**Records shown**
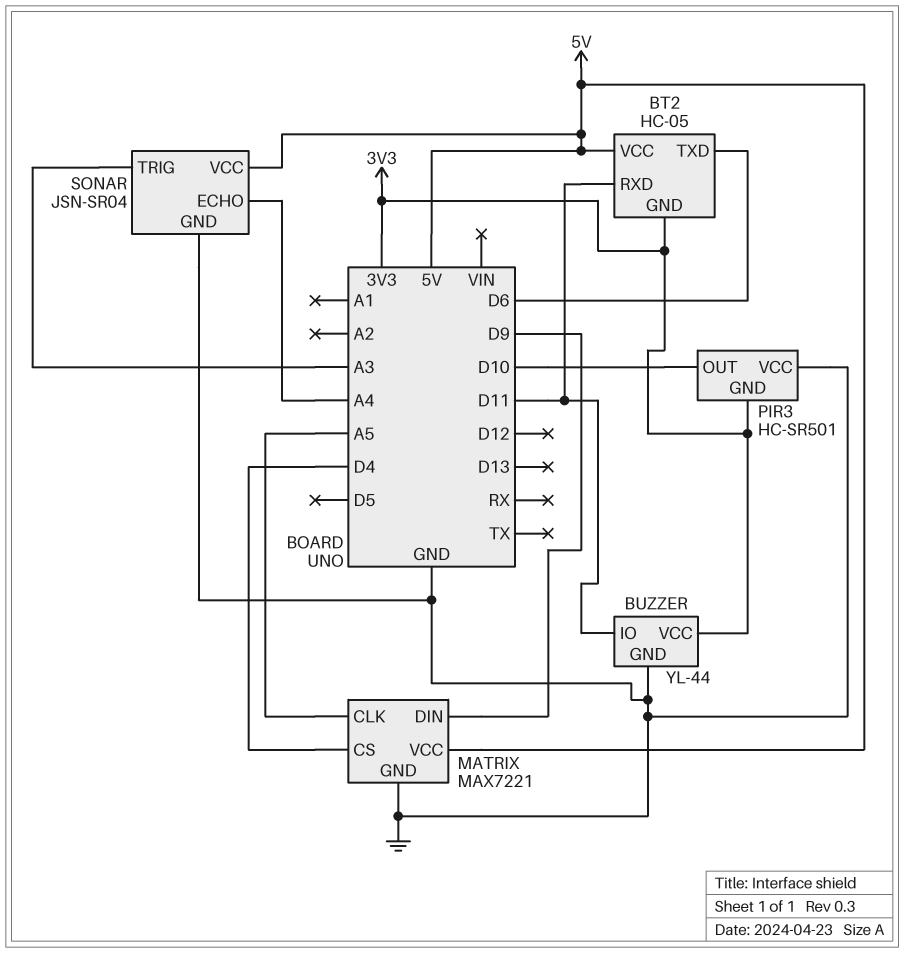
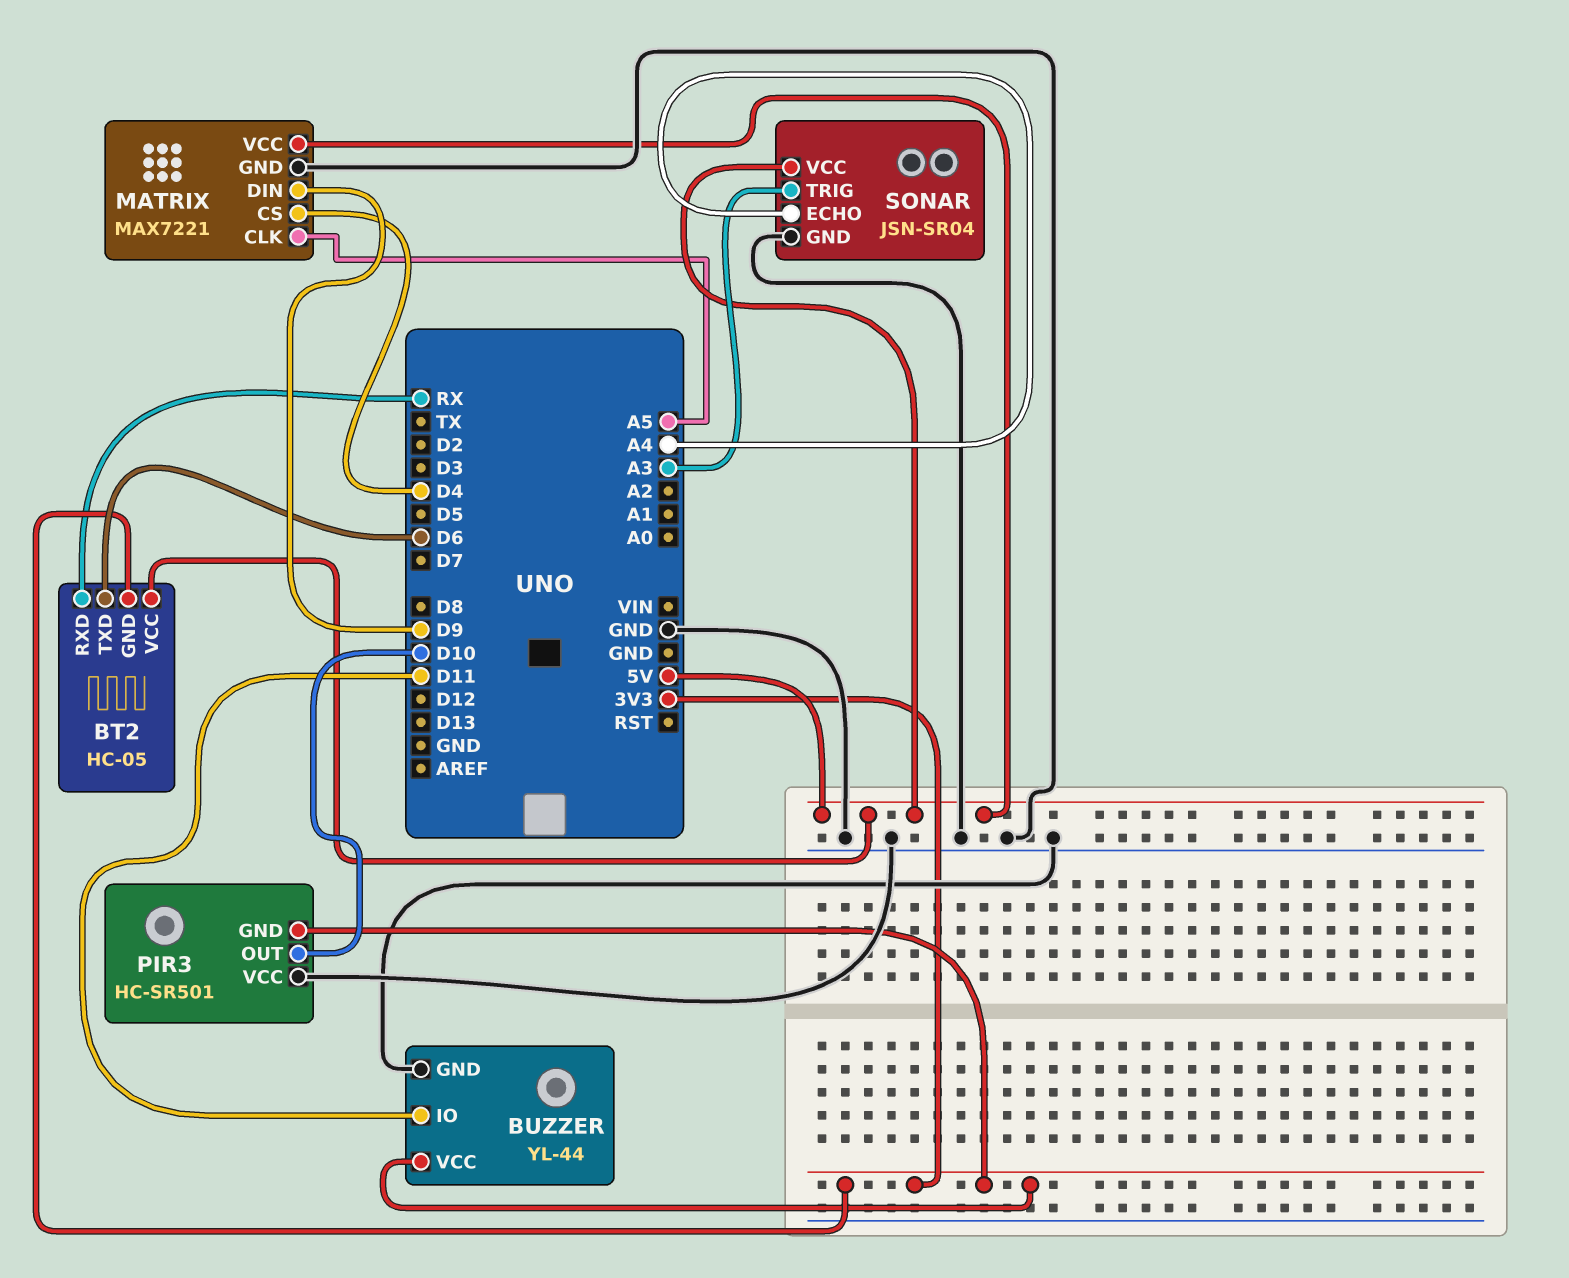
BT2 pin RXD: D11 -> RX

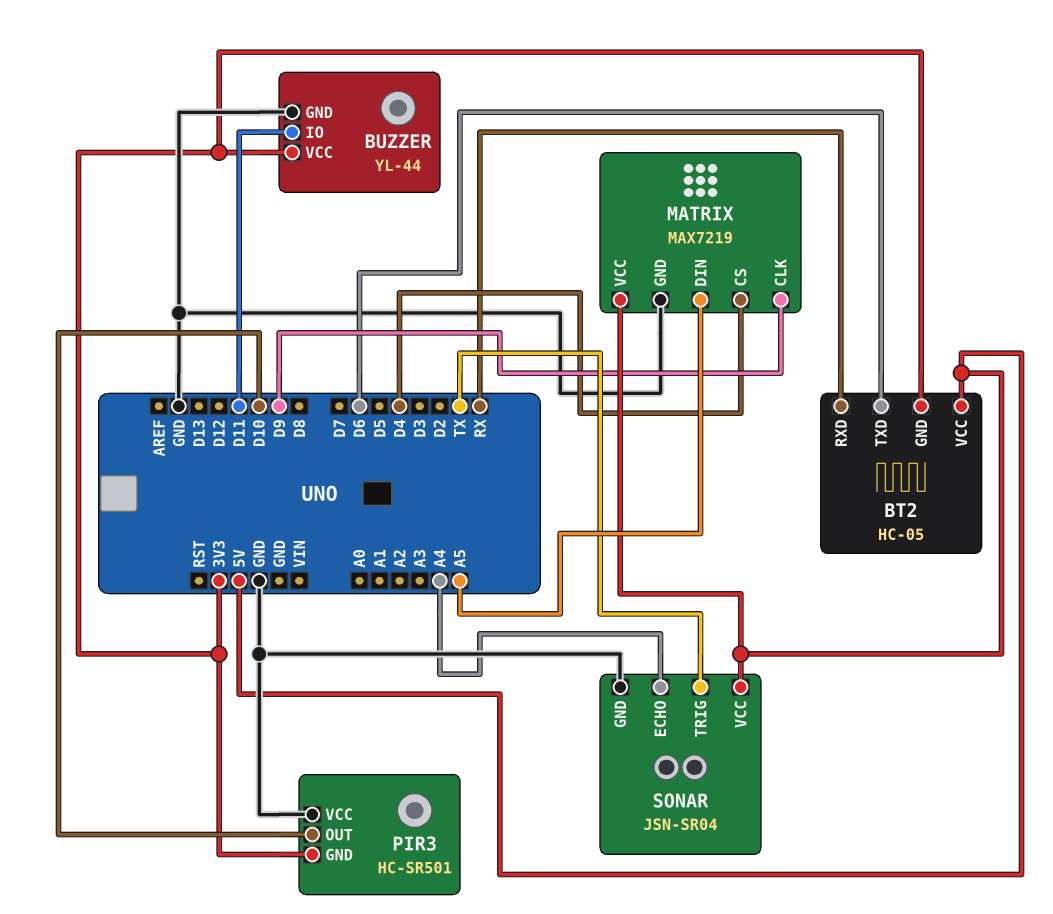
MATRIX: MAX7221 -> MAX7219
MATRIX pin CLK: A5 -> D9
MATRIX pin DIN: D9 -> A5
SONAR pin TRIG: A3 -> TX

==

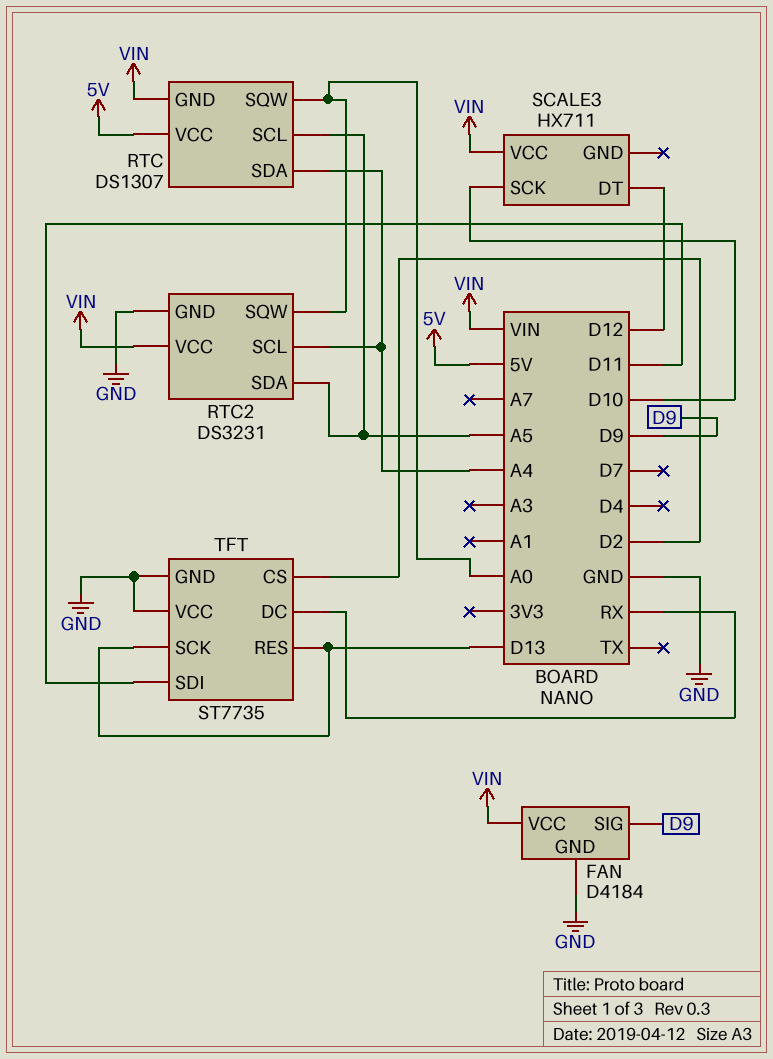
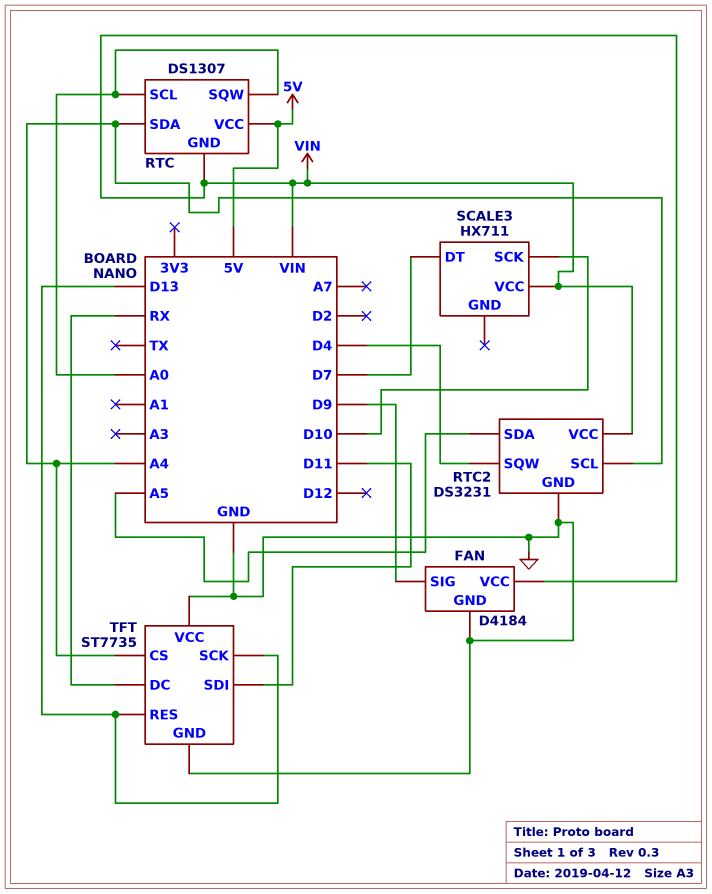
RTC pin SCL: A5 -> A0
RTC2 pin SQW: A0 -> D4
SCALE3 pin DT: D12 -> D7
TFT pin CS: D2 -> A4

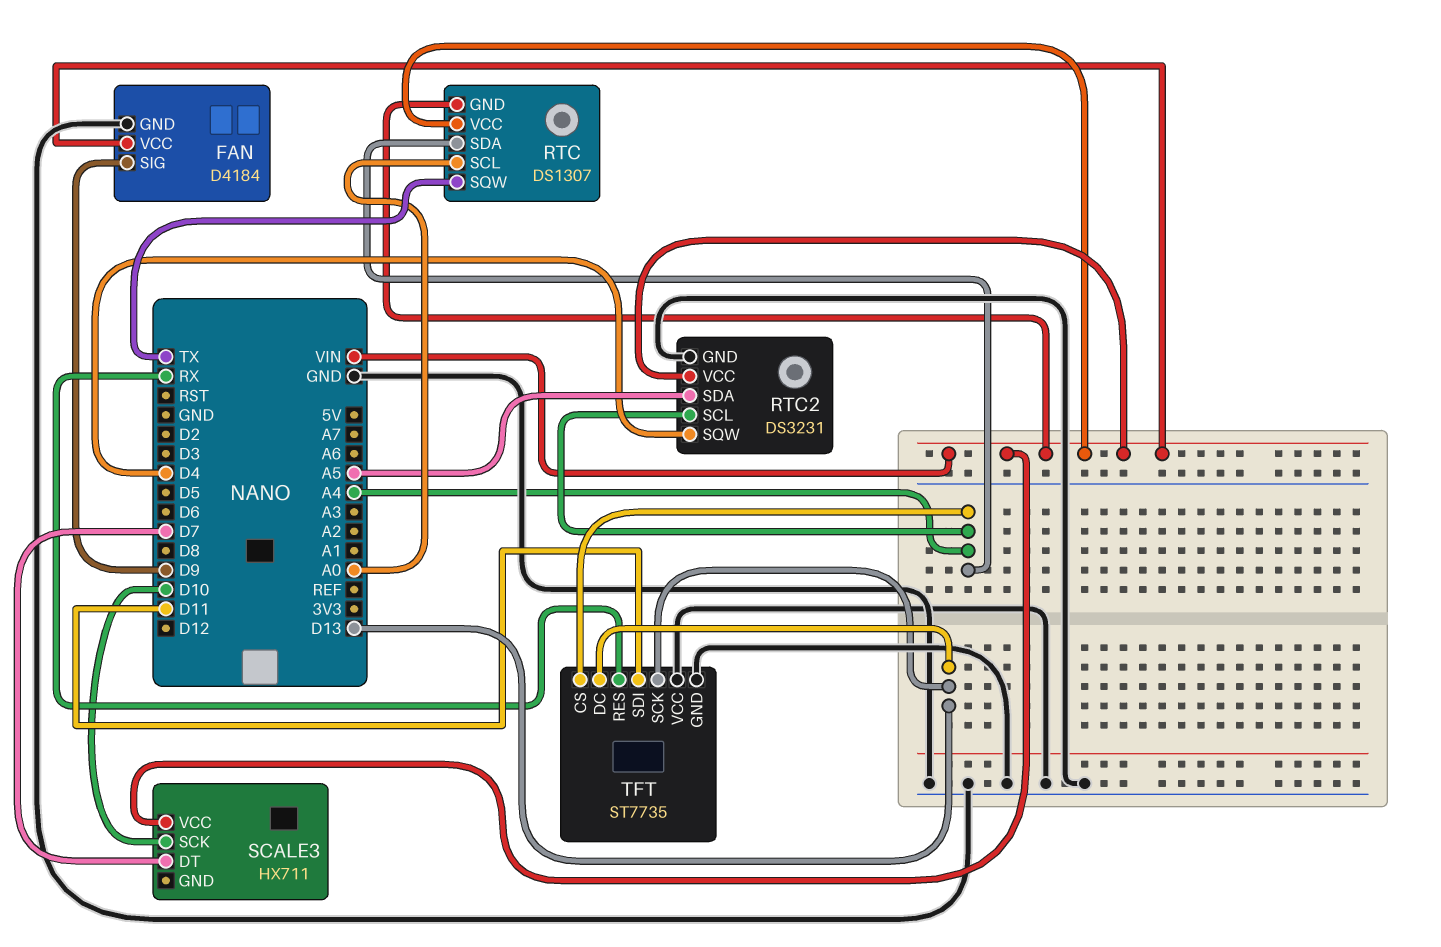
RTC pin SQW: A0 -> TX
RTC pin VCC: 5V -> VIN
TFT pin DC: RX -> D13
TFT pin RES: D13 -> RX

**How to complete this task**
Go back to the listing above. Copy word for word the lines from the one with "MATRIX pin CLK: A5 -> D9" through the one with "SONAR pin TRIG: A3 -> TX", and nothing more.

**Exercise answer**
MATRIX pin CLK: A5 -> D9
MATRIX pin DIN: D9 -> A5
SONAR pin TRIG: A3 -> TX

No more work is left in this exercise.